## Task prompt
Transcribe all of the entries below exactly. Leave out the pictures.

[Information given]

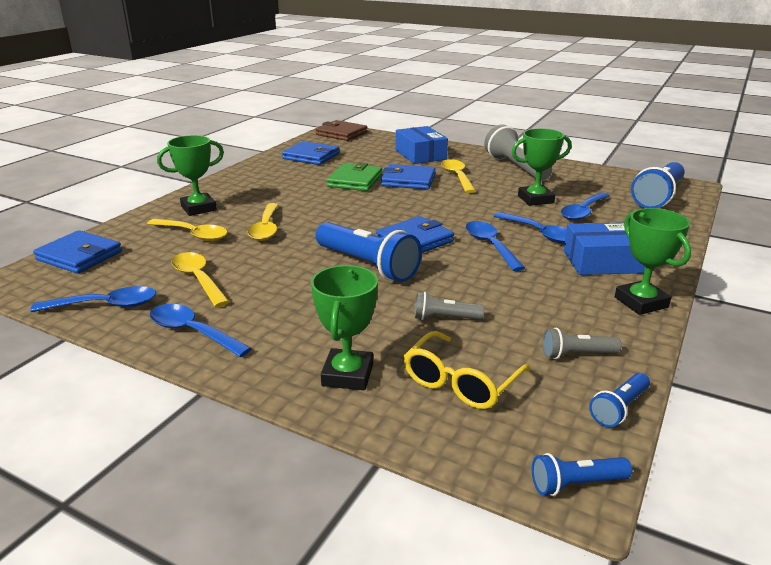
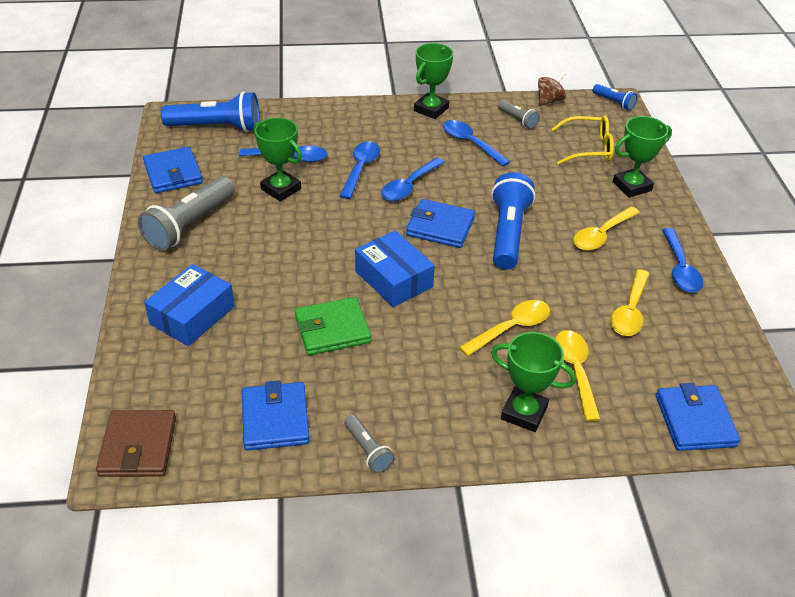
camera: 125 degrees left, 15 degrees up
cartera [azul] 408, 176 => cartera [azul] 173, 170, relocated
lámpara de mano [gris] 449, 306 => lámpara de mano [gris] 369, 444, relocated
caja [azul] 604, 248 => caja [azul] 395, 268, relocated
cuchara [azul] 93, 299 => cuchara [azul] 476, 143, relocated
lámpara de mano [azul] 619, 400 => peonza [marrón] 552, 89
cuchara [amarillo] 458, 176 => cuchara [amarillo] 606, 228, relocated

[/Information given]

## Output for this task
camera: 125 degrees left, 15 degrees up
cartera [azul] 408, 176 => cartera [azul] 173, 170, relocated
lámpara de mano [gris] 449, 306 => lámpara de mano [gris] 369, 444, relocated
caja [azul] 604, 248 => caja [azul] 395, 268, relocated
cuchara [azul] 93, 299 => cuchara [azul] 476, 143, relocated
lámpara de mano [azul] 619, 400 => peonza [marrón] 552, 89
cuchara [amarillo] 458, 176 => cuchara [amarillo] 606, 228, relocated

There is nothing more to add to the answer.